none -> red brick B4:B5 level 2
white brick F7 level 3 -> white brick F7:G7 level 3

━━━━━━

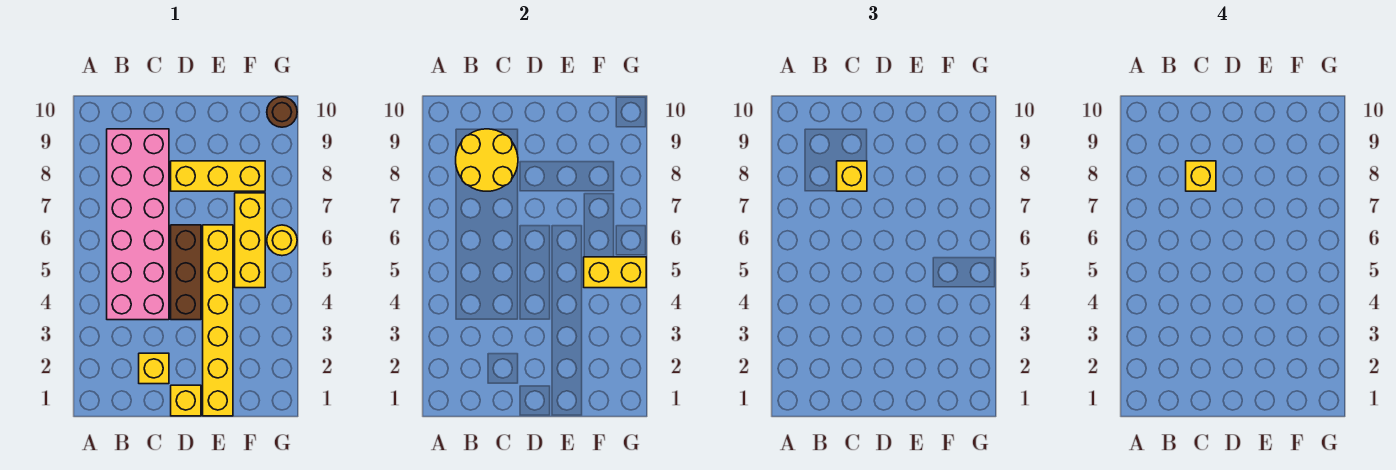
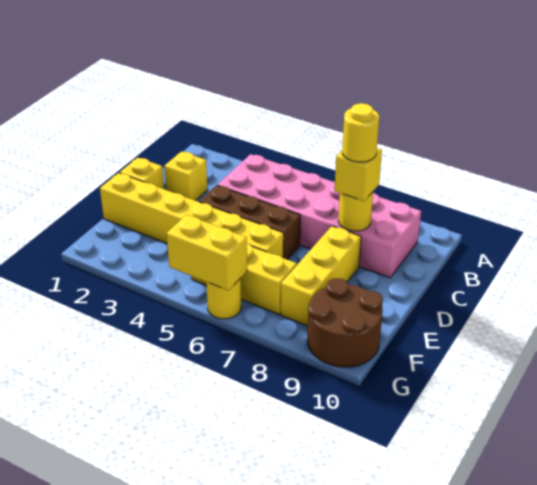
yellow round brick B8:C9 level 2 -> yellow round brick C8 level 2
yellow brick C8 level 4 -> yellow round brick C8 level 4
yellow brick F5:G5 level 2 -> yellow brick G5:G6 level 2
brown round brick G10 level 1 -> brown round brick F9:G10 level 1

━━━━━━

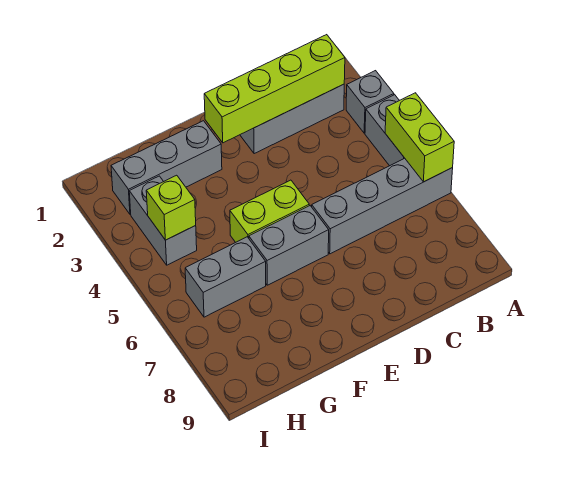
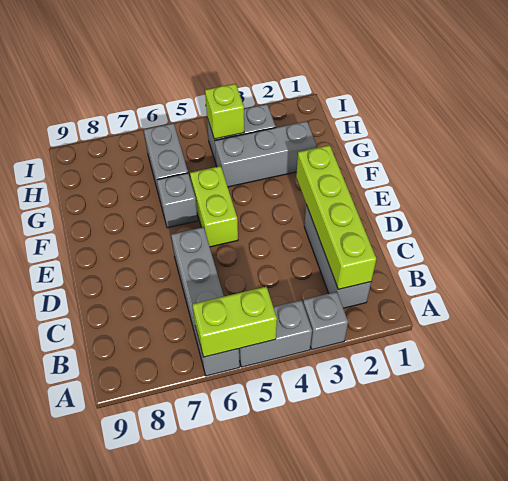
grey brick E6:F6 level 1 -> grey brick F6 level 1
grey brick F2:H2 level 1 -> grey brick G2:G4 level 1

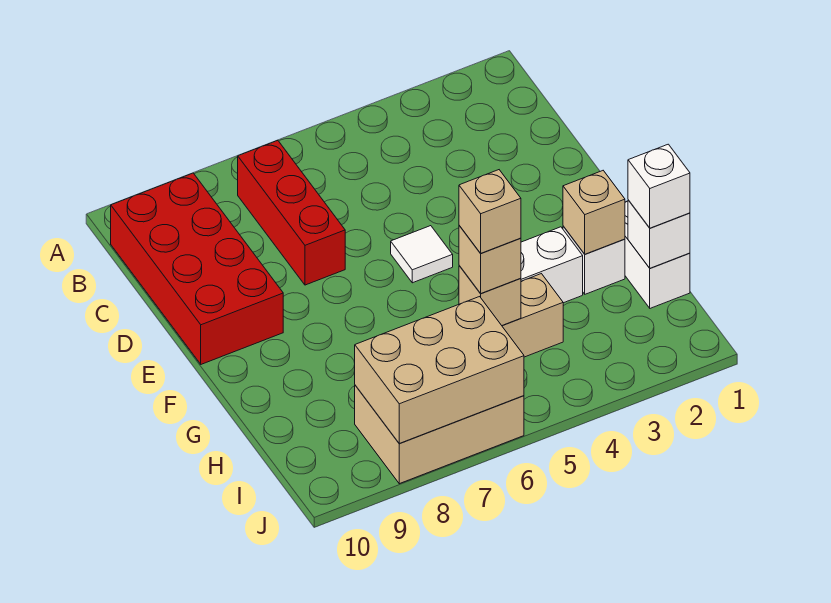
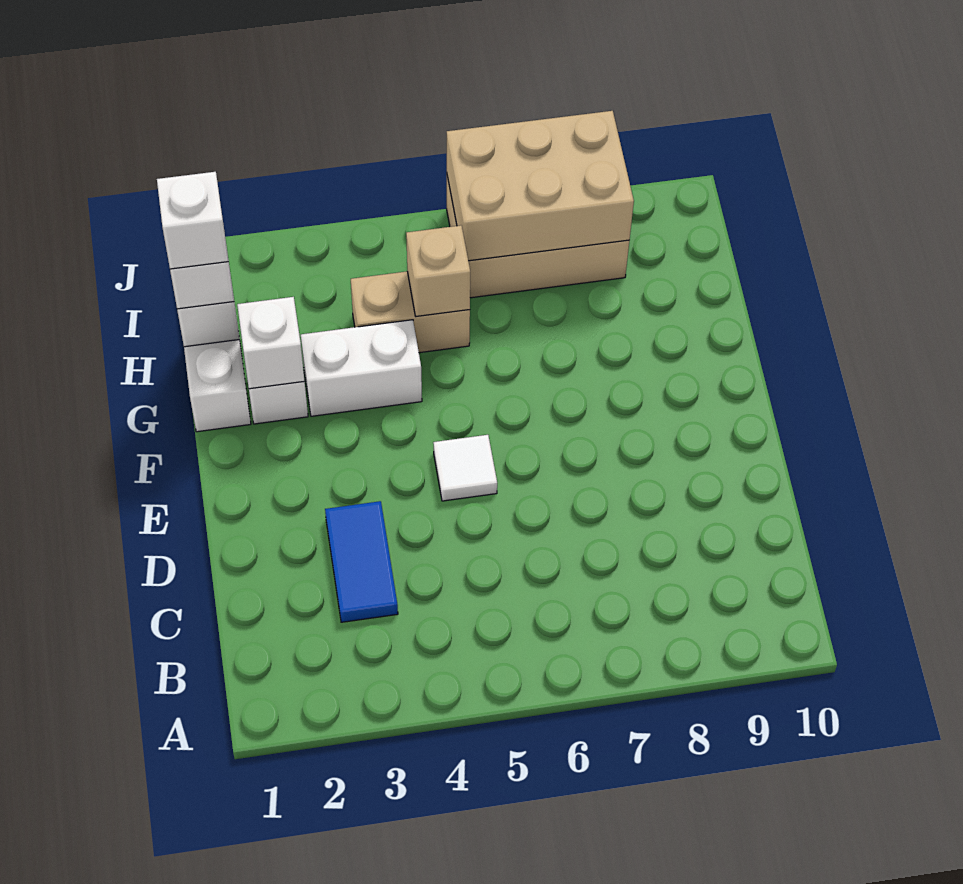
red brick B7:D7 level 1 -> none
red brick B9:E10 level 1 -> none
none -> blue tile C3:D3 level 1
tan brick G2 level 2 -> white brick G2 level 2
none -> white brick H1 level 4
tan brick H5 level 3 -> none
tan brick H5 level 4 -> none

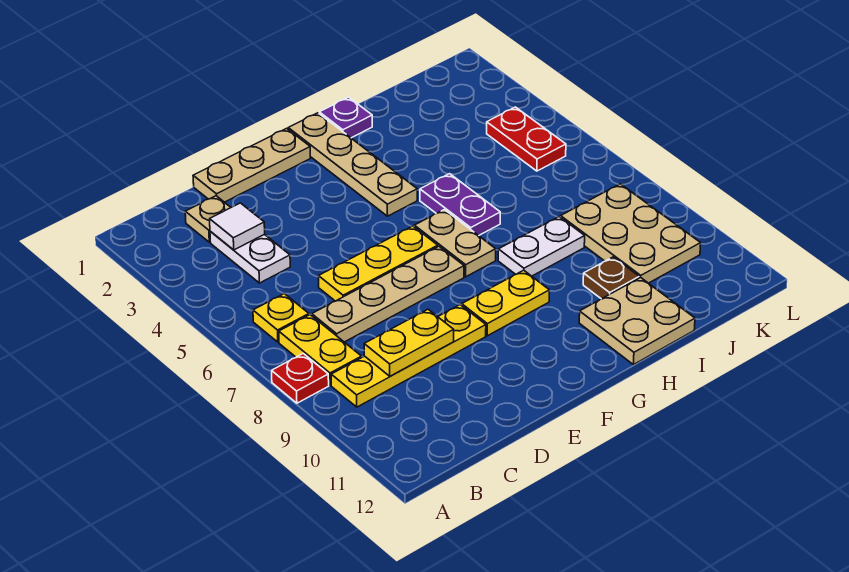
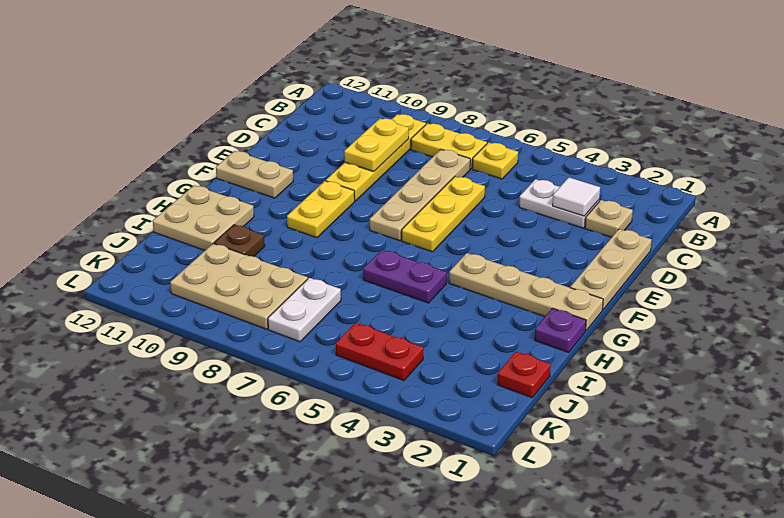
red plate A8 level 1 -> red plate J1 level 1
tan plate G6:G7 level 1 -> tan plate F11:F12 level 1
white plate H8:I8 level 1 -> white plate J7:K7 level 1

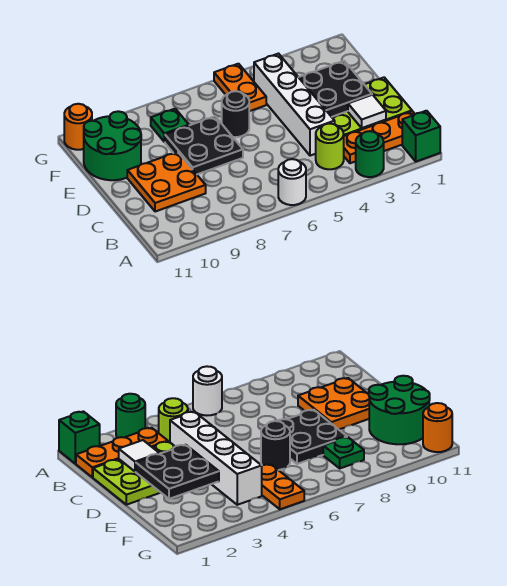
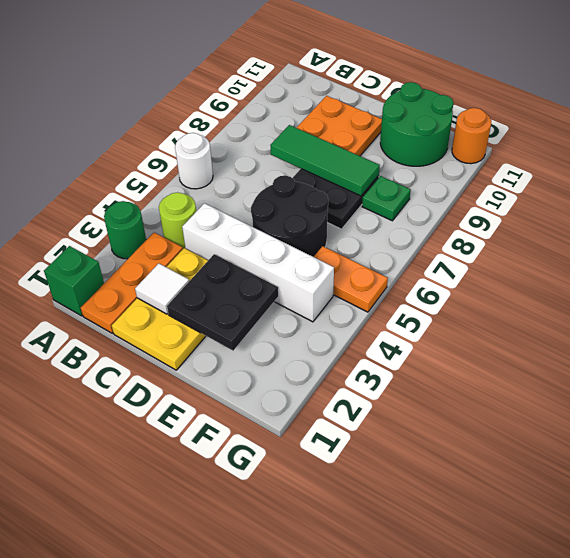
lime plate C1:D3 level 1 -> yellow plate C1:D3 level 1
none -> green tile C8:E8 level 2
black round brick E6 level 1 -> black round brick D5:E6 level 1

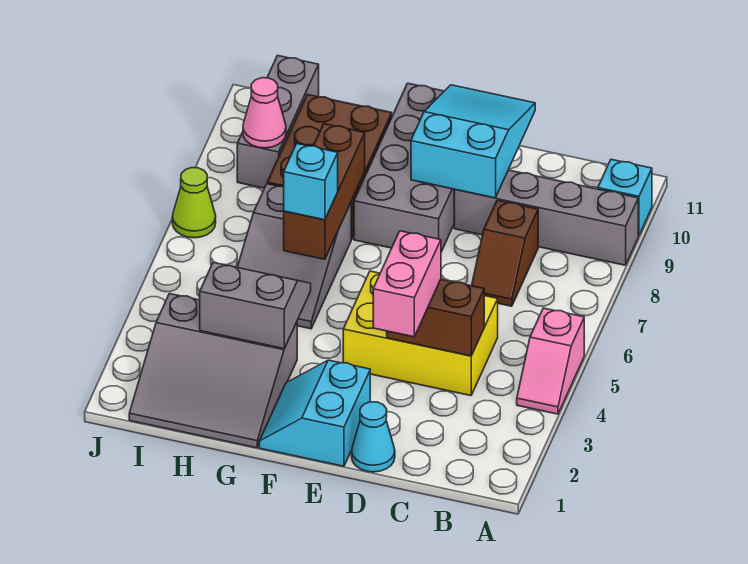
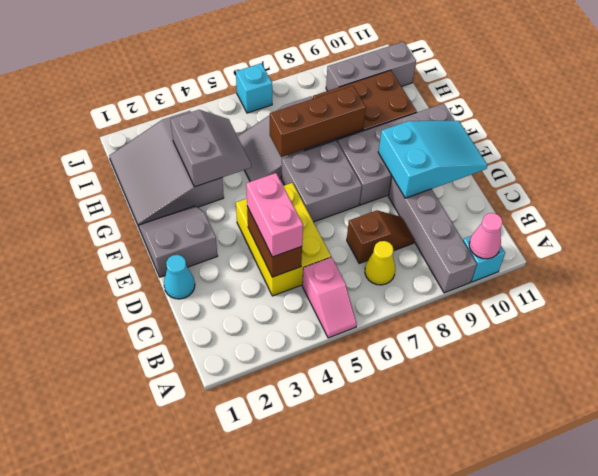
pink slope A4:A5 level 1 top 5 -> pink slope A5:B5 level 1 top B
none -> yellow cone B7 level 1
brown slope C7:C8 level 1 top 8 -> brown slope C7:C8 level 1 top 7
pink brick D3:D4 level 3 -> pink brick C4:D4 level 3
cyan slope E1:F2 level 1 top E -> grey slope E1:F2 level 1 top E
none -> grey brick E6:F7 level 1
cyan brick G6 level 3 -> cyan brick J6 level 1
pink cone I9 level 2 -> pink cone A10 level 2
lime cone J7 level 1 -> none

━━━━━━

### What you should do:
Go through the listing above and write out exactly the lines starting with the one holding "yellow brick C8" and running through the one holding "brown round brick G10", ends included, and no others.

### Your solution:
yellow brick C8 level 4 -> yellow round brick C8 level 4
yellow brick F5:G5 level 2 -> yellow brick G5:G6 level 2
brown round brick G10 level 1 -> brown round brick F9:G10 level 1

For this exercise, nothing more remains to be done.